(Entries provided)
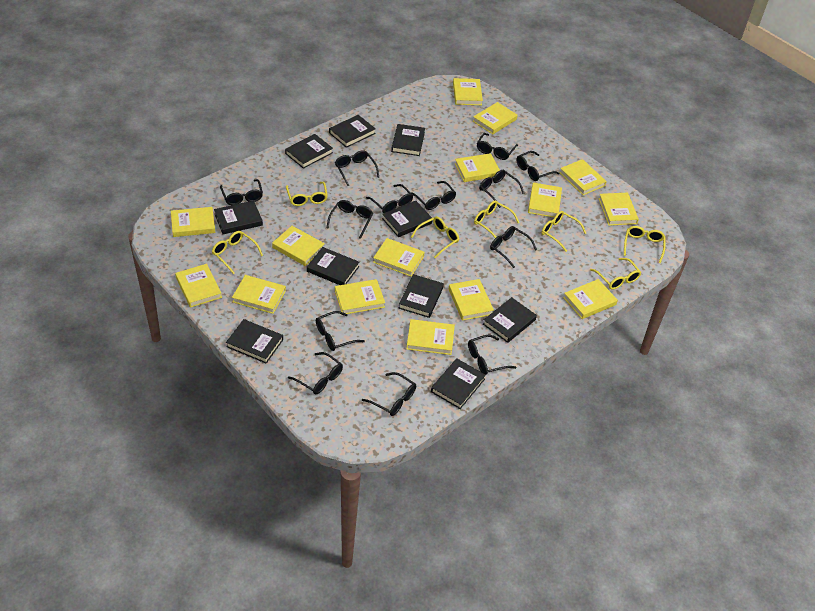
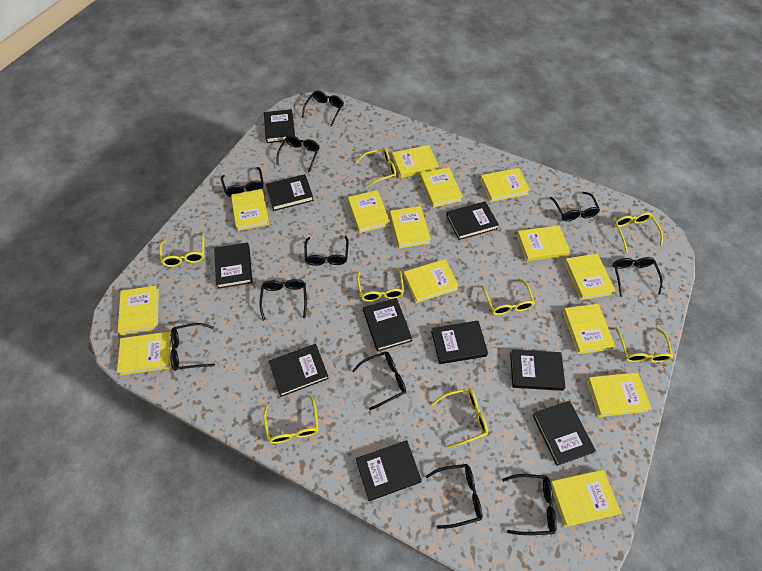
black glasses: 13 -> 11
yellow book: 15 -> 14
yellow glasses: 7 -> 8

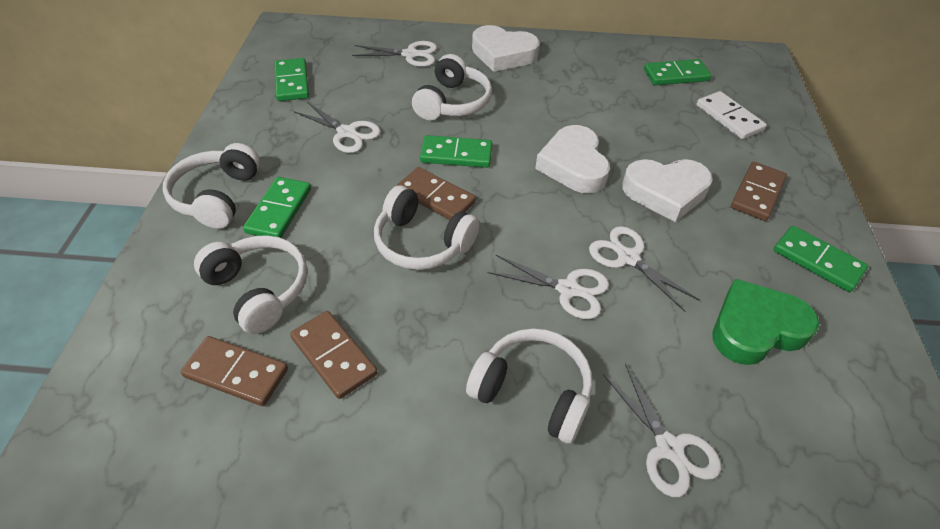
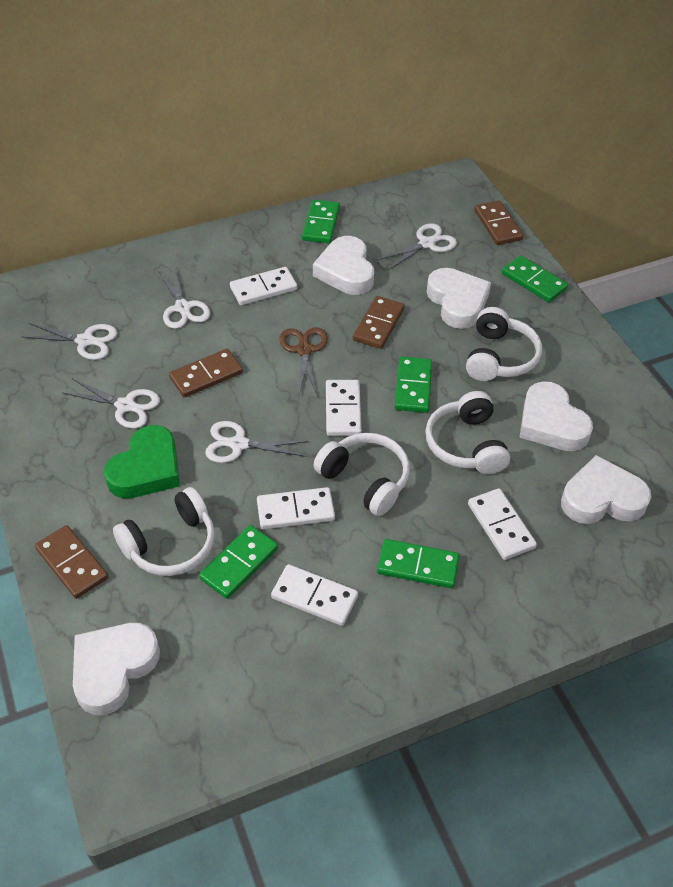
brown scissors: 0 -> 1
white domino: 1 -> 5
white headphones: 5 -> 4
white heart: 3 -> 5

(Required action)
Wherever a picture appears in the data, please drop it and retype the rest exactly.

(Finished exercise)
black glasses: 13 -> 11
yellow book: 15 -> 14
yellow glasses: 7 -> 8

brown scissors: 0 -> 1
white domino: 1 -> 5
white headphones: 5 -> 4
white heart: 3 -> 5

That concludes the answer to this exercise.